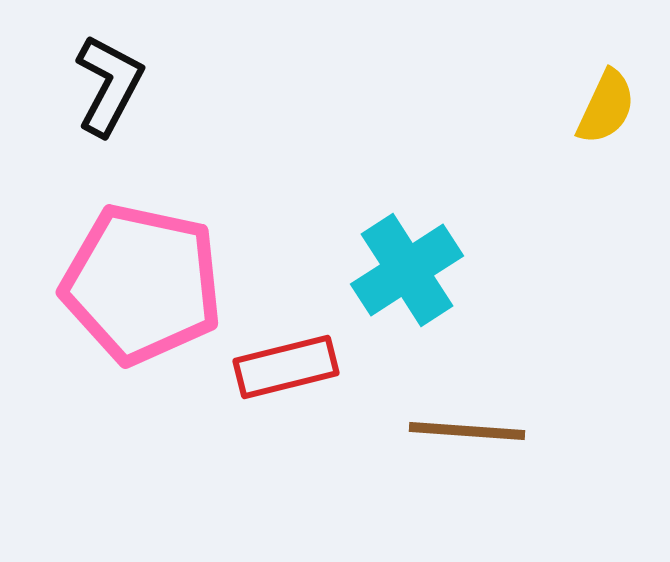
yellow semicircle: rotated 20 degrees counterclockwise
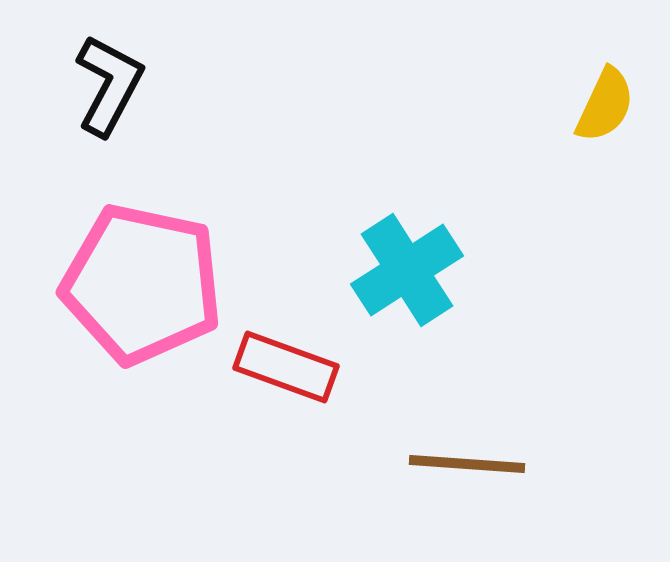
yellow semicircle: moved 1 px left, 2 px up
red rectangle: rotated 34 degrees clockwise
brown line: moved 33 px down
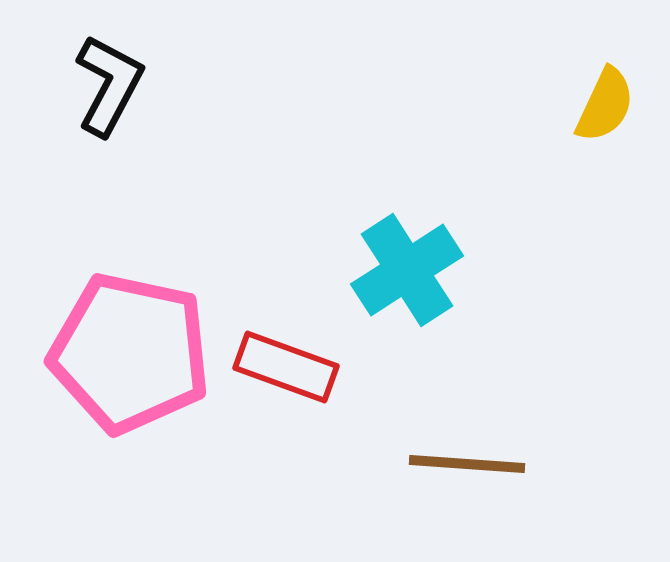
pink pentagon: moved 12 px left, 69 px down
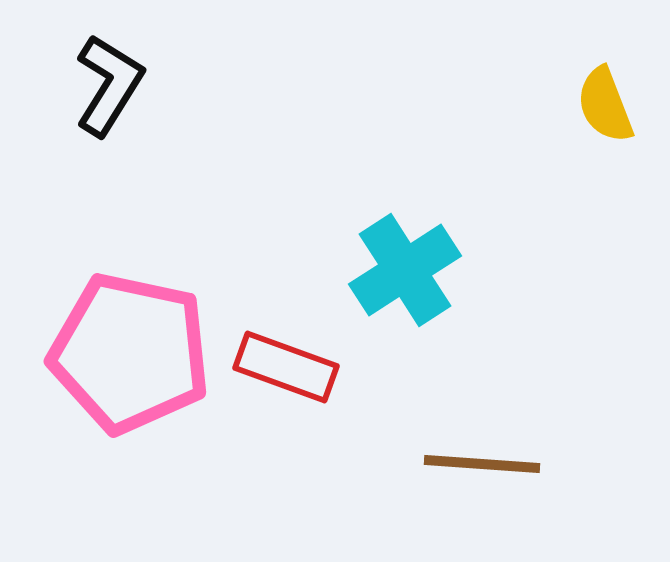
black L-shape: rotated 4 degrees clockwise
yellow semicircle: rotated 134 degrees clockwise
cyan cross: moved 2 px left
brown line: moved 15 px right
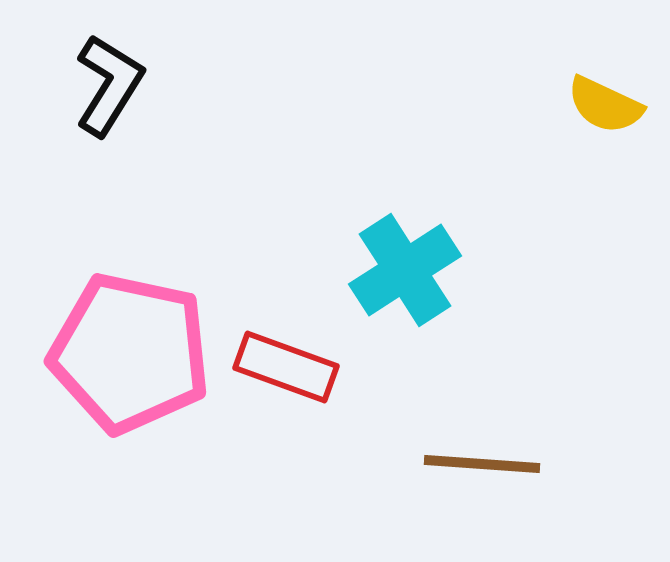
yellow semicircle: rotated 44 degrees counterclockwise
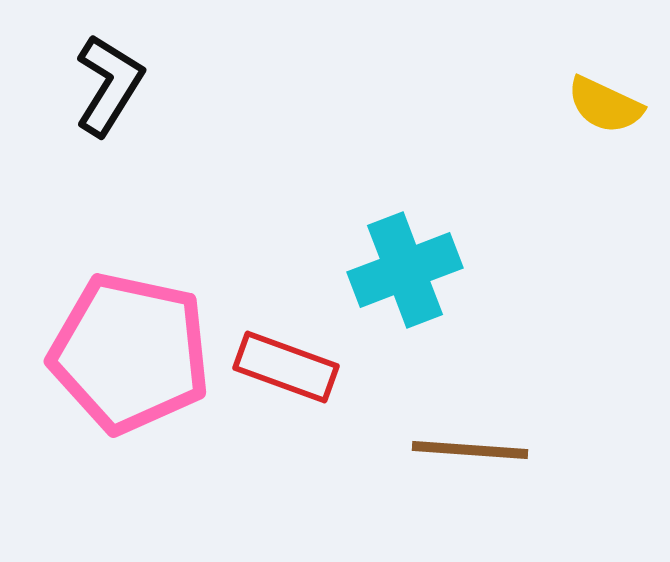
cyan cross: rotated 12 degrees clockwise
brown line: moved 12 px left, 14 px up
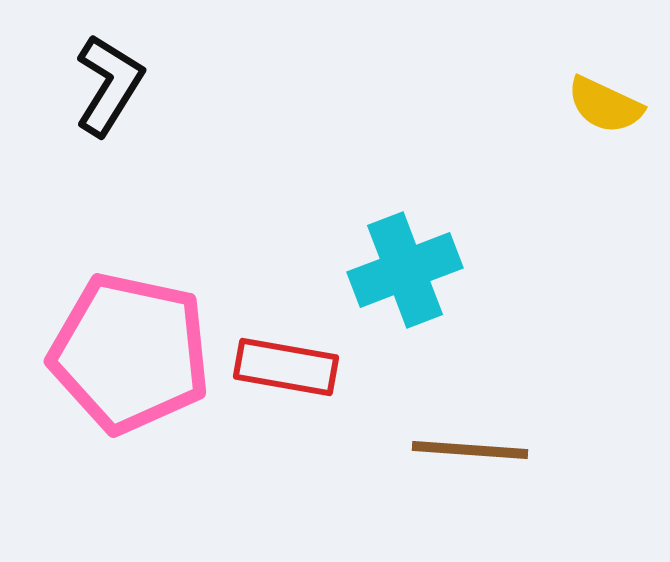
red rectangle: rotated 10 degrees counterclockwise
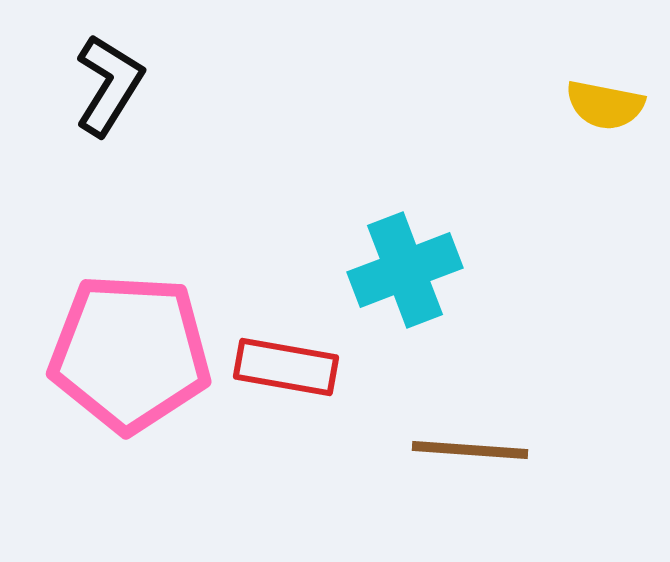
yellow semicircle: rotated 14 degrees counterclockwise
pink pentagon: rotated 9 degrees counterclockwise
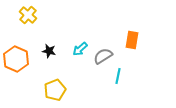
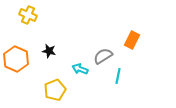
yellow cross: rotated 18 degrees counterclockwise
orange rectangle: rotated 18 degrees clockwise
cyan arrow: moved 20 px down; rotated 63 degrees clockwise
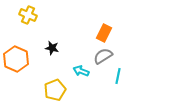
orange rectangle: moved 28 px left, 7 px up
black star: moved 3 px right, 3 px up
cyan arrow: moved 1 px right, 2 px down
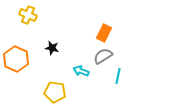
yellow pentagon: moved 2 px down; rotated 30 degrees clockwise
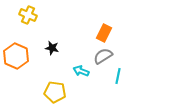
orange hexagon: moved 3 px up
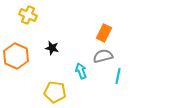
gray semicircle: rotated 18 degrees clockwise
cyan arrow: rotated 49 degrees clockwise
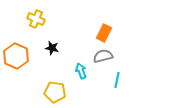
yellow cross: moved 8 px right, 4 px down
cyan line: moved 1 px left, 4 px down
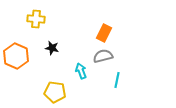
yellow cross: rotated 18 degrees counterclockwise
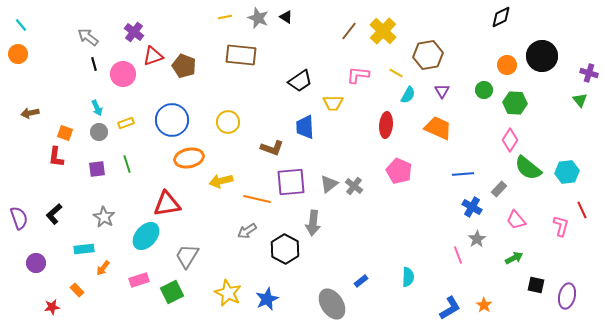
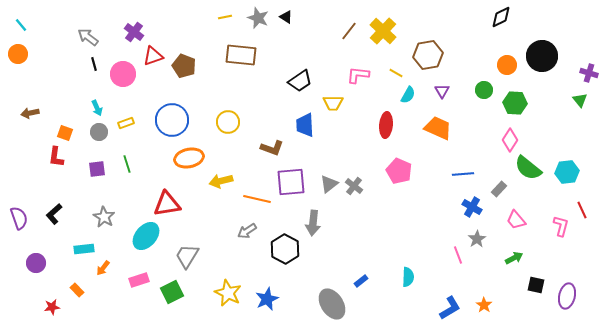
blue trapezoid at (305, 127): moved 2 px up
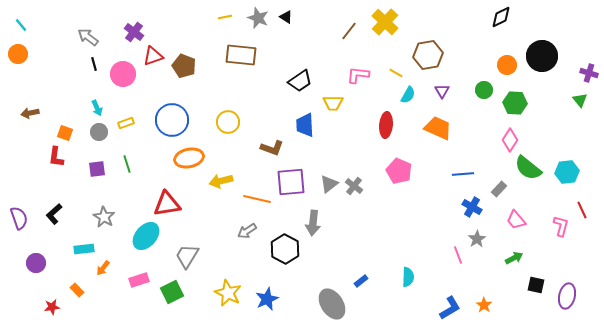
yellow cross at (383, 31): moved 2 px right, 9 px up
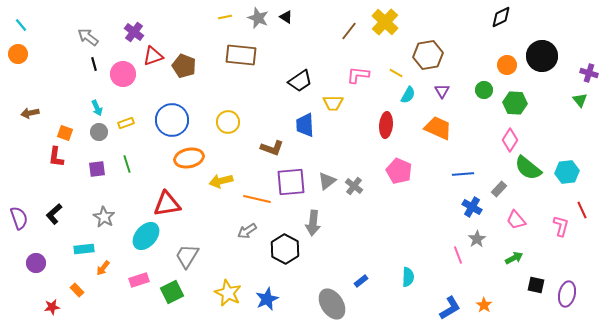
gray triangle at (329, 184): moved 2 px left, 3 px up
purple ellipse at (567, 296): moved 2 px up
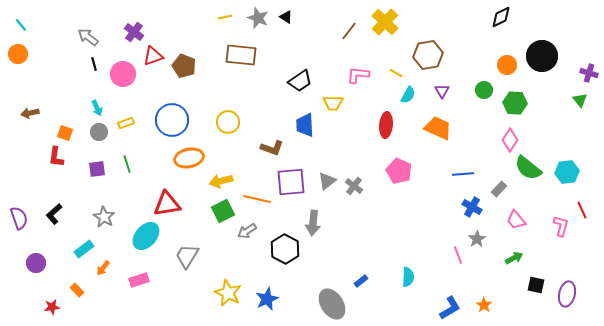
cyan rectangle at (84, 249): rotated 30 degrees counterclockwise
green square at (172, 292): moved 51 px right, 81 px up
########
- _Written exercise_
Revise every one of the items above so that "counterclockwise" becomes "anticlockwise" wherever it occurs, changing nothing else. Leave the pictures out of your answer.

- _Response to this task_
yellow semicircle: rotated 20 degrees anticlockwise
yellow semicircle: moved 1 px left, 2 px up
red rectangle: rotated 34 degrees clockwise
brown line: moved 33 px down
pink pentagon: moved 12 px left, 69 px down
black L-shape: rotated 4 degrees clockwise
yellow semicircle: rotated 134 degrees clockwise
cyan cross: moved 2 px left
brown line: moved 15 px right
yellow semicircle: rotated 44 degrees anticlockwise
cyan cross: rotated 12 degrees clockwise
brown line: moved 12 px left, 14 px up
red rectangle: rotated 10 degrees anticlockwise
yellow semicircle: rotated 14 degrees anticlockwise
pink pentagon: rotated 9 degrees anticlockwise
yellow cross: rotated 18 degrees anticlockwise
orange rectangle: rotated 18 degrees clockwise
cyan arrow: moved 20 px down; rotated 63 degrees clockwise
orange rectangle: moved 28 px left, 7 px up
black star: moved 3 px right, 3 px up
cyan arrow: moved 1 px right, 2 px down
yellow pentagon: moved 2 px down; rotated 30 degrees clockwise
orange hexagon: moved 3 px up
gray semicircle: rotated 18 degrees clockwise
cyan arrow: rotated 49 degrees clockwise
yellow cross: moved 8 px right, 4 px down
cyan line: moved 1 px left, 4 px down
yellow cross: rotated 18 degrees anticlockwise
blue trapezoid at (305, 127): moved 2 px up
yellow cross at (383, 31): moved 2 px right, 9 px up
gray triangle at (329, 184): moved 2 px left, 3 px up
purple ellipse at (567, 296): moved 2 px up
cyan rectangle at (84, 249): rotated 30 degrees anticlockwise
green square at (172, 292): moved 51 px right, 81 px up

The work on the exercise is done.